● Written exercise: Reproduce the listing verbatim, beginning at the line that contains "memory of J." and stopping after the line that contains "gis''4 r8 e''8 |".

--- Start Information supplied ---

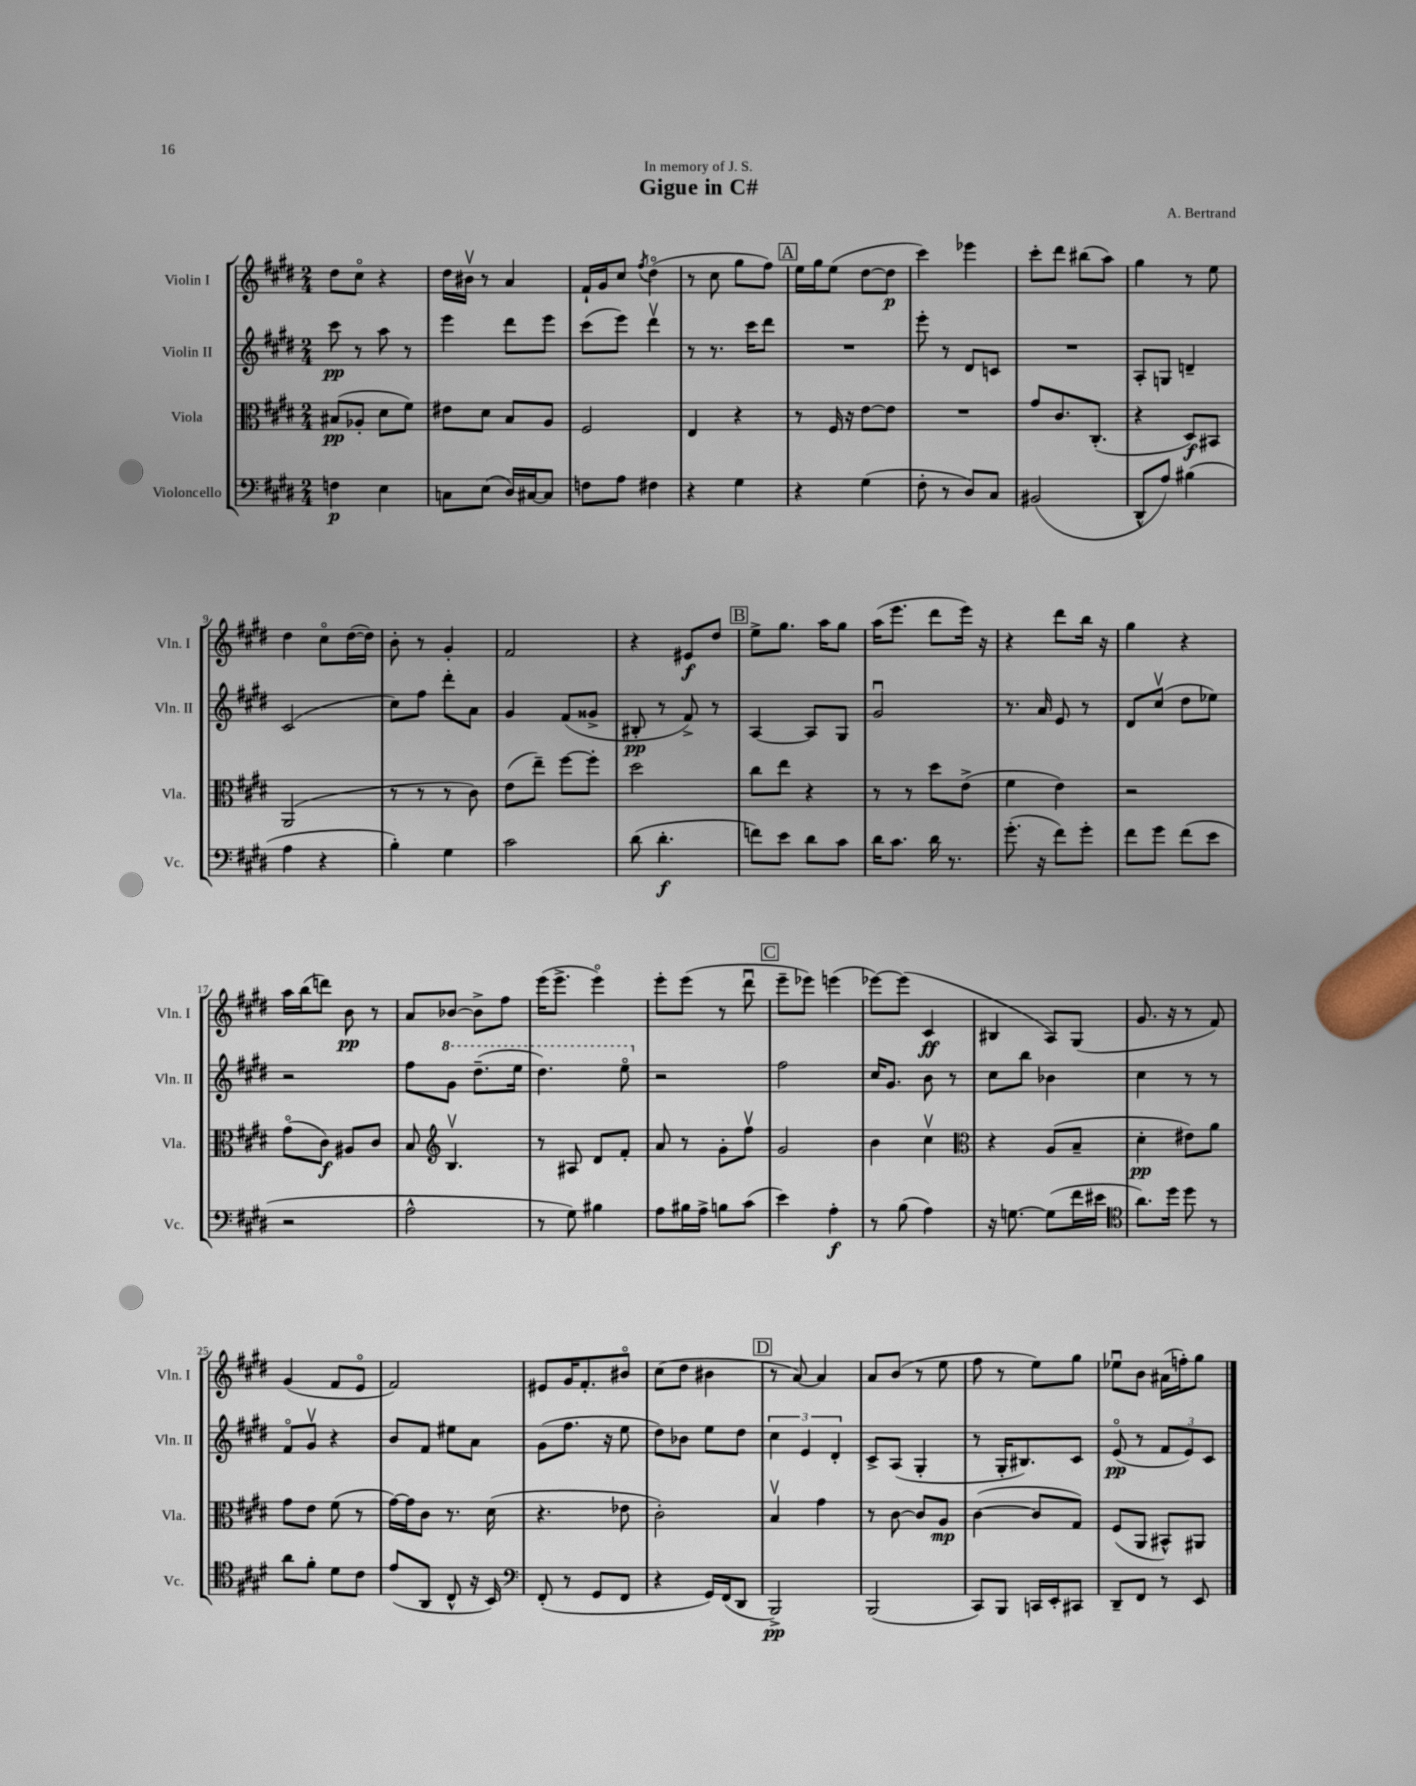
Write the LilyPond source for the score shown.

\header { title = "Gigue in C#" composer = "A. Bertrand" dedication = "In memory of J. S." }
<<
\new StaffGroup <<
\new Staff = "s0" \with { instrumentName = "Violin I" shortInstrumentName = "Vln. I" } {
    \clef treble \key e \major \numericTimeSignature \time 2/4
    dis''8 cis''8\flageolet r4 |
    dis''16 bis'16\upbow r8 a'4 |
    fis'16-! gis'16 cis''8 \acciaccatura { fis''8 } dis''4\flageolet( |
    r8 cis''8 gis''8 fis''8) |
    \mark \markup { \box "A" } e''16 gis''16 e''8( dis''8~ dis''8\p |
    cis'''4) ees'''4 |
    cis'''8-. dis'''8 bis''8( a''8) |
    gis''4 r8 e''8 |
    dis''4 cis''8\flageolet dis''16~( dis''16) |
    b'8-. r8 gis'4-. |
    fis'2 |
    r4 eis'8\f dis''8 |
    \mark \markup { \box "B" } e''8-> gis''8. a''16 gis''8 |
    a''16( e'''8. dis'''8 e'''16) r16 |
    r4 dis'''8 b''16 r16 |
    gis''4 r4 |
    a''16 b''16( d'''8) b'8\pp r8 |
    a'8 bes'8~ bes'8-> fis''8 |
    e'''16( e'''8.-> e'''4\flageolet) |
    e'''8-. e'''8( r8 dis'''8\downbow |
    \mark \markup { \box "C" } e'''8-- ees'''8) e'''4( |
    ees'''8~) ees'''8( cis'4\ff |
    bis4 a8) gis8( |
    gis'8. r16 r8 fis'8) |
    gis'4( fis'8 e'8\flageolet |
    fis'2) |
    eis'8 gis'16 fis'8.-. bis'8\flageolet |
    cis''8( dis''8 bis'4 |
    \mark \markup { \box "D" } r8 a'8~) a'4 |
    a'8 b'8( r8 e''8 |
    fis''8 r8 e''8) gis''8 |
    ees''8\downbow b'8 ais'16( f''16-.) gis''8 \bar "|." |
}
\new Staff = "s1" \with { instrumentName = "Violin II" shortInstrumentName = "Vln. II" } {
    \clef treble \key e \major \numericTimeSignature \time 2/4
    cis'''8\pp r8 a''8 r8 |
    e'''4 dis'''8 e'''8 |
    cis'''8( e'''8) dis'''4\upbow |
    r8 r8. cis'''16 dis'''8 |
    \mark \markup { \box "A" } R2 |
    e'''8-. r8 dis'8 c'8 |
    R2 |
    a8-. g8 d'4-- |
    cis'2( |
    cis''8) fis''8 dis'''8-. a'8 |
    gis'4 fis'8( gisis'8-> |
    bis8-.\pp r8 fis'8->) r8 |
    \mark \markup { \box "B" } a4~ a8 gis8 |
    gis'2\downbow |
    r8. a'16 e'8 r8 |
    dis'8 cis''8\upbow( dis''8 ees''8) |
    r2 |
    fis''8 \ottava #1 gis''8 dis'''8.--( e'''16 |
    dis'''4.) e'''8\flageolet \ottava #0 |
    r2 |
    \mark \markup { \box "C" } fis''2 |
    cis''16 gis'8. b'8 r8 |
    cis''8 b''8 bes'4 |
    cis''4 r8 r8 |
    fis'8\flageolet gis'8\upbow r4 |
    b'8 fis'8 eis''8 a'8 |
    gis'8( fis''8. r16 e''8 |
    dis''8) bes'8 e''8 dis''8 |
    \mark \markup { \box "D" } \tuplet 3/2 { cis''4 e'4 dis'4-. } |
    cis'8-> a8( gis4-. |
    r8 gis16-. bis8.) cis'8 |
    e'8\flageolet\pp( r8 \tuplet 3/2 { fis'8 e'8) cis'8 } \bar "|." |
}
\new Staff = "s2" \with { instrumentName = "Viola" shortInstrumentName = "Vla." } {
    \clef alto \key e \major \numericTimeSignature \time 2/4
    bis8\pp( aes8-. dis'8 fis'8) |
    eis'8 dis'8 b8 a8 |
    fis2 |
    e4 r4 |
    \mark \markup { \box "A" } r8 fis16 r16 e'8~ e'8 |
    R2 |
    gis'8 cis'8. cis8.-.( |
    r4 dis8\f) bis,8 |
    a,2( |
    r8 r8 r8 cis'8) |
    e'8( e''8--) fis''8~ fis''8-. |
    dis''2 |
    \mark \markup { \box "B" } cis''8 e''8 r4 |
    r8 r8 dis''8 e'8->( |
    fis'4 e'4) |
    r2 |
    gis'8\flageolet( cis'8\f) ais8 cis'8 |
    b8 \clef treble b4.\upbow |
    r8 ais8 dis'8 fis'8-. |
    a'8 r8 gis'8-. fis''8\upbow |
    \mark \markup { \box "C" } gis'2 |
    b'4 cis''4\upbow |
    \clef alto r4 a8( b8-- |
    dis'4-.\pp eis'8) a'8 |
    gis'8 e'8 fis'8( r8 |
    gis'16~) gis'16 cis'8 r8. dis'16( |
    r4. ees'8 |
    cis'2-.) |
    \mark \markup { \box "D" } b4\upbow gis'4 |
    r8 cis'8~ cis'8 a8\mp |
    cis'4~( cis'8 gis8) |
    fis8( a,8 bis,8-^) ais,8 \bar "|." |
}
\new Staff = "s3" \with { instrumentName = "Violoncello" shortInstrumentName = "Vc." } {
    \clef bass \key e \major \numericTimeSignature \time 2/4
    f4\p e4 |
    c8 e8( dis16) cis16~ cis8 |
    f8 a8 fis4 |
    r4 gis4 |
    \mark \markup { \box "A" } r4 gis4( |
    fis8-. r8 dis8) cis8 |
    bis,2( |
    dis,8-^ a8) bis4( |
    a4 r4 |
    b4-.) gis4 |
    cis'2 |
    dis'8( dis'4.-.\f |
    \mark \markup { \box "B" } f'8) e'8 dis'8 cis'8 |
    dis'16 cis'8. dis'16 r8. |
    gis'8.-.( r16 fis'8) gis'8-. |
    fis'8 gis'8 fis'8( e'8 |
    r2 |
    a2-^ |
    r8 gis8) bis4 |
    a8 bis16 a16-> b8 cis'8( |
    \mark \markup { \box "C" } e'4) a4-.\f |
    r8 b8( a4) |
    r16 g8.~ g8( fis'16 eis'16 |
    \clef tenor a'8.) dis''16 dis''8 r8 |
    a'8 fis'8-. dis'8 cis'8 |
    e'8( a,8 cis8-^ r16 b,16) |
    \clef bass fis,8-.( r8 gis,8 fis,8 |
    r4 gis,16) fis,16( dis,8 |
    \mark \markup { \box "D" } b,,2->\pp) |
    b,,2( |
    cis,8) b,,8 c,16 e,16-. cis,8 |
    dis,8-- fis,8 r8 e,8 \bar "|." |
}
>>
>>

--- End Information supplied ---

● Exercise response:
\header { title = "Gigue in C#" composer = "A. Bertrand" dedication = "In memory of J. S." }
<<
\new StaffGroup <<
\new Staff = "s0" \with { instrumentName = "Violin I" shortInstrumentName = "Vln. I" } {
    \clef treble \key e \major \numericTimeSignature \time 2/4
    dis''8 cis''8\flageolet r4 |
    dis''16 bis'16\upbow r8 a'4 |
    fis'16-! gis'16 cis''8 \acciaccatura { fis''8 } dis''4\flageolet( |
    r8 cis''8 gis''8 fis''8) |
    \mark \markup { \box "A" } e''16 gis''16 e''8( dis''8~ dis''8\p |
    cis'''4) ees'''4 |
    cis'''8-. dis'''8 bis''8( a''8) |
    gis''4 r8 e''8 |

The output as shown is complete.